Supplied records:
□ □ □ □ □

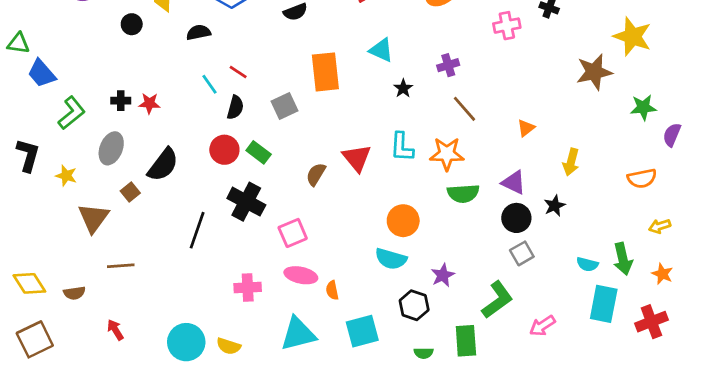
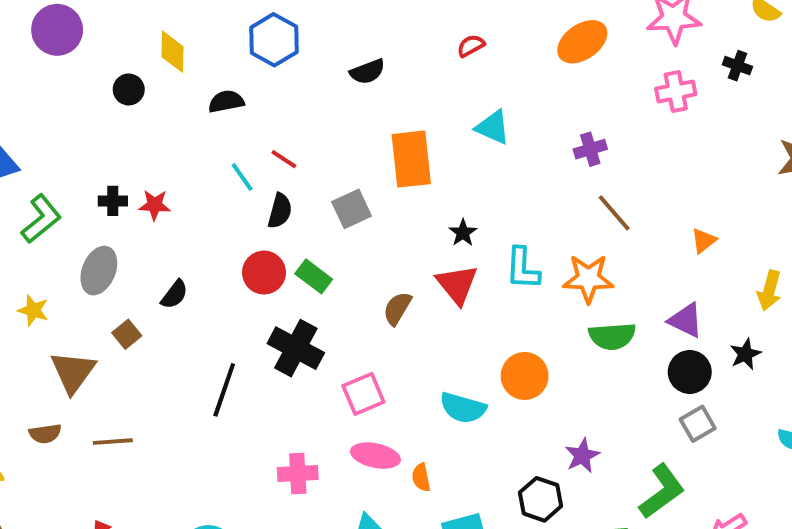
black star: (403, 88) -> (463, 233), moved
black semicircle: (163, 165) -> (174, 294), size x0.6
cyan semicircle: (391, 259) -> (463, 408), moved
brown semicircle: (74, 293) -> (45, 434), moved

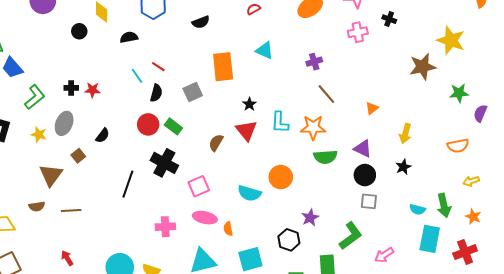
yellow star: (33, 310) -> (39, 135), moved
black star: (745, 354) -> (403, 167), moved
gray square: (698, 424) -> (369, 201), turned 36

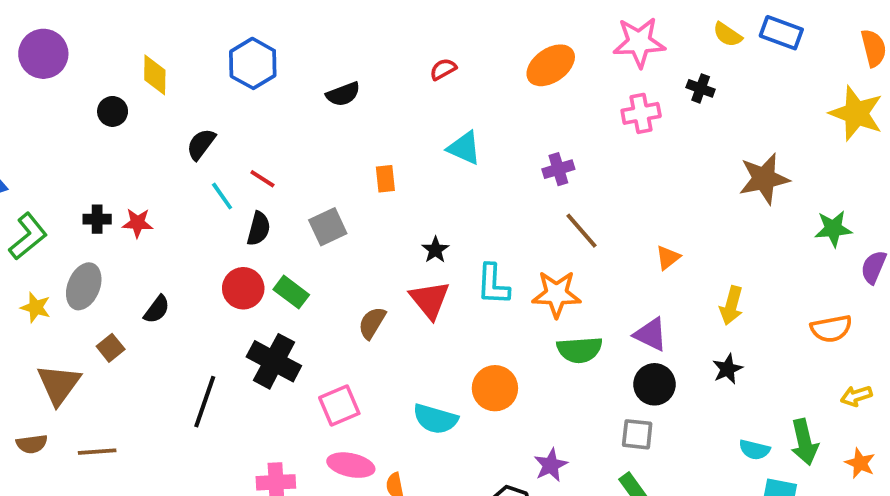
black semicircle: (129, 37) -> (201, 144), moved, turned -42
yellow star: (451, 40) -> (856, 113), moved
orange rectangle: (223, 67) -> (385, 179), size x0.5
gray square: (369, 201) -> (637, 434), moved

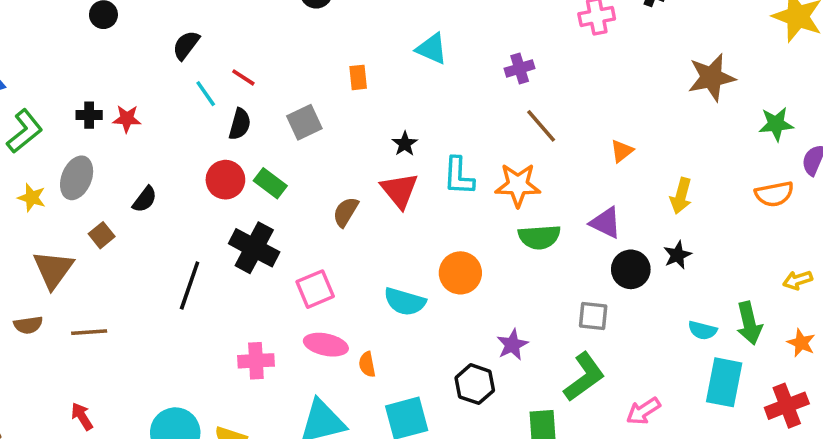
orange semicircle: (831, 329) -> (774, 194), moved
black circle: (654, 384) -> (631, 269), moved

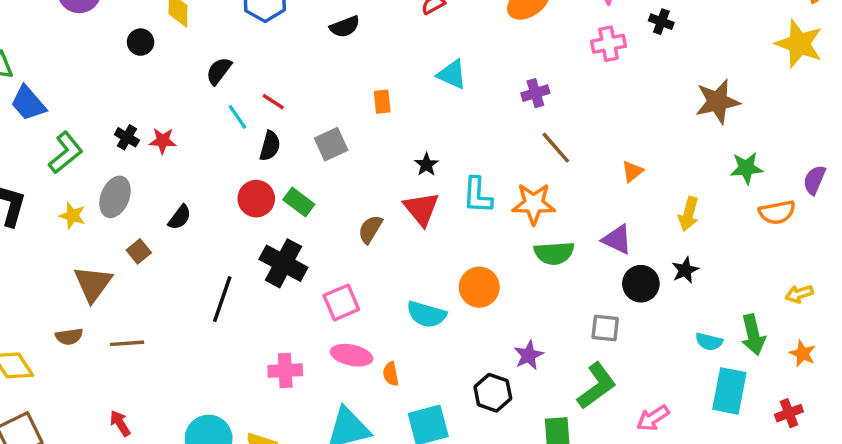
black cross: (89, 115) -> (127, 137), turned 30
green star: (776, 124) -> (746, 168), moved
red cross: (787, 406) -> (789, 413), size x0.7

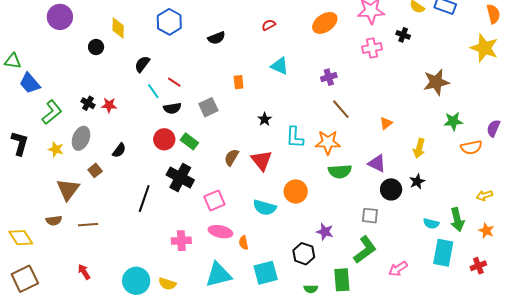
black semicircle: (270, 146) -> (172, 108), turned 66
red triangle: (421, 209) -> (262, 160), moved
purple star: (529, 355) -> (325, 232), turned -30

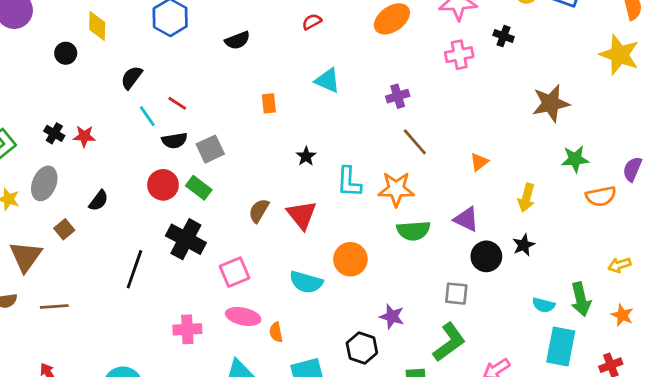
gray square: (208, 107) -> (210, 149), moved

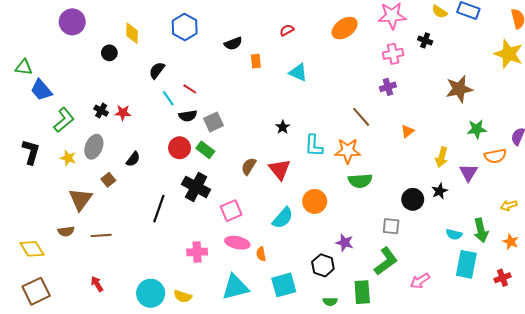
purple cross: (398, 96) -> (388, 87), moved
orange rectangle: (269, 103) -> (256, 61), moved
purple triangle: (466, 219) -> (468, 173), moved, turned 36
cyan semicircle: (306, 282) -> (283, 218), turned -65

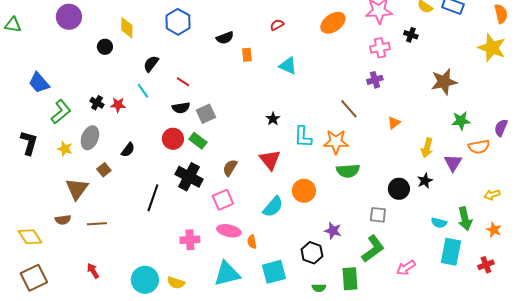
green triangle: (24, 67) -> (13, 25), moved
cyan line: (168, 98) -> (143, 91), moved
brown semicircle: (249, 166) -> (230, 168), moved

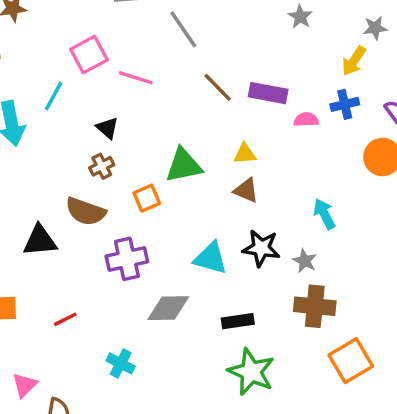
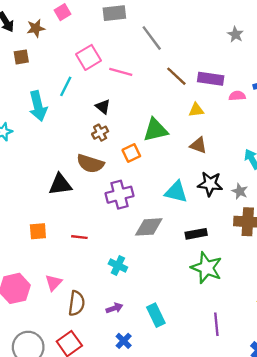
gray star: (300, 17) -> (235, 34), moved
yellow triangle: (245, 154) -> (196, 110), moved
red line: (65, 319) -> (79, 237), turned 35

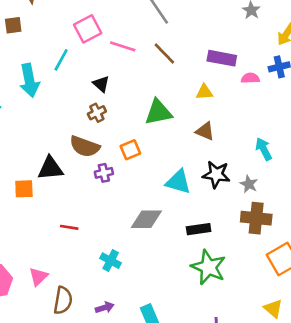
brown line: (176, 76) -> (164, 54), moved
orange square: (131, 153) -> (130, 150), moved
purple cross: (119, 195) -> (104, 173), moved, size x0.6
orange square: (38, 231) -> (24, 189), moved

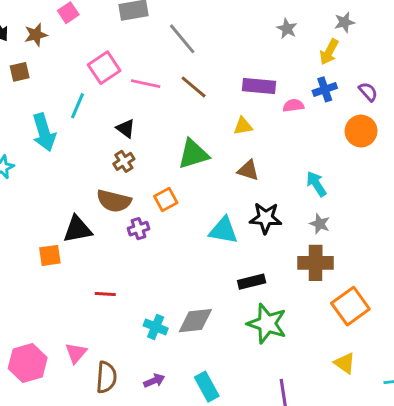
gray star: (249, 184) -> (320, 224), moved
gray diamond: (146, 219) -> (195, 321), moved

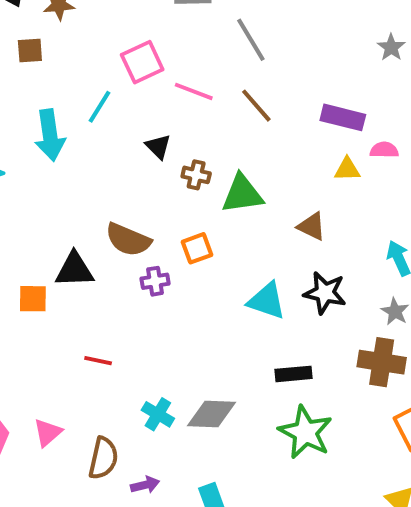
yellow triangle: (243, 126) -> (347, 169), moved
brown cross: (124, 161) -> (196, 175), moved, turned 36
brown semicircle: (106, 377) -> (103, 458), moved

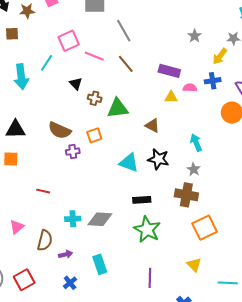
black triangle: (74, 270) -> (16, 129), moved
cyan cross: (158, 414) -> (73, 219), turned -35

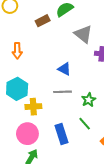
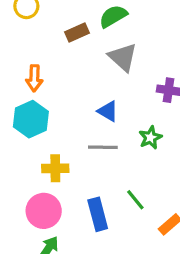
gray triangle: (83, 34) -> (123, 57), moved
cyan hexagon: (17, 89) -> (31, 119), moved
green star: (89, 100) -> (150, 138), moved

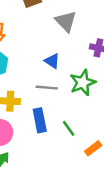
green star: (150, 138) -> (83, 83), size x1.5
blue rectangle: (98, 214) -> (40, 120), moved

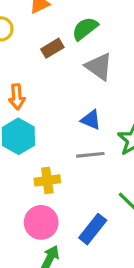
blue rectangle: (40, 120) -> (93, 229), moved, turned 60

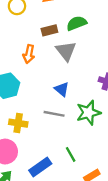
gray triangle: (99, 67) -> (66, 51), moved
orange arrow: (17, 97) -> (29, 54), moved

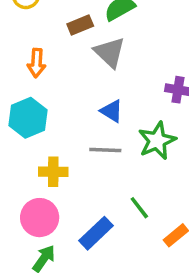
orange arrow: (29, 54) -> (37, 63), moved

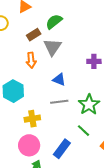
gray triangle: (110, 52) -> (52, 47), turned 30
orange arrow: (37, 63) -> (31, 60), moved
green star: (157, 141) -> (89, 105), moved

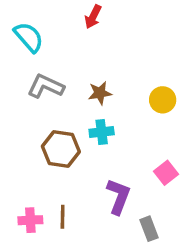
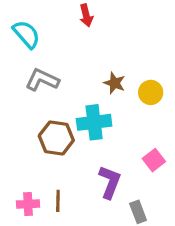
red arrow: (93, 17) -> (86, 15), turned -40
brown star: (100, 93) -> (114, 83), moved, turned 30
cyan cross: (102, 132) -> (94, 122), size x1.5

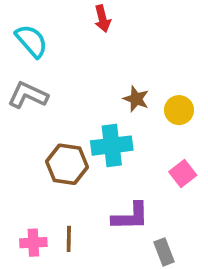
gray L-shape: (42, 80) -> (28, 95), moved
pink square: (154, 160) -> (183, 174), moved
purple L-shape: (110, 182) -> (130, 216), turned 68

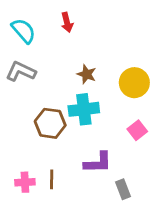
red arrow: (102, 19) -> (67, 22), moved
brown star: (136, 99) -> (87, 74), moved
yellow circle: (179, 110) -> (134, 83), size x1.4

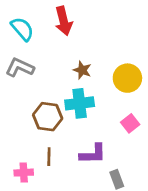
red arrow: (67, 22) -> (64, 21), size x1.5
brown line: (52, 179) -> (49, 157), moved

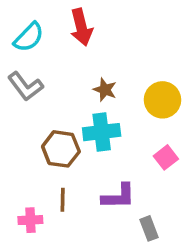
cyan semicircle: (22, 29) -> (29, 37), turned 85
gray L-shape: (20, 67) -> (25, 86), turned -152

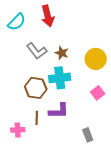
gray L-shape: (25, 86) -> (37, 51), moved
purple L-shape: (118, 196) -> (59, 111), moved

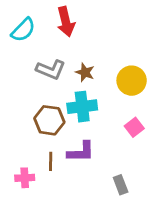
gray L-shape: (37, 51) -> (51, 70), turned -30

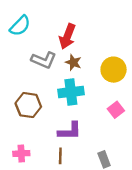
red arrow: (66, 22) -> (67, 36), moved, turned 35
brown hexagon: (49, 120) -> (28, 105), moved
brown line: (51, 161) -> (60, 156), moved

□ □ □ □ □

Exercise objective: In the entries above, find the line with "gray L-shape: (42, 80) -> (28, 95), moved" and the line with "brown hexagon: (49, 120) -> (28, 105), moved". Return exactly those lines and all the ones between them, pictures excluded.

Response box:
gray L-shape: (42, 80) -> (28, 95), moved
pink square: (154, 160) -> (183, 174), moved
purple L-shape: (110, 182) -> (130, 216), turned 68

red arrow: (102, 19) -> (67, 22), moved
brown star: (136, 99) -> (87, 74), moved
yellow circle: (179, 110) -> (134, 83), size x1.4

red arrow: (67, 22) -> (64, 21), size x1.5
brown line: (52, 179) -> (49, 157), moved

cyan semicircle: (22, 29) -> (29, 37), turned 85
gray L-shape: (20, 67) -> (25, 86), turned -152

gray L-shape: (25, 86) -> (37, 51), moved
purple L-shape: (118, 196) -> (59, 111), moved

gray L-shape: (37, 51) -> (51, 70), turned -30

red arrow: (66, 22) -> (67, 36), moved, turned 35
brown hexagon: (49, 120) -> (28, 105), moved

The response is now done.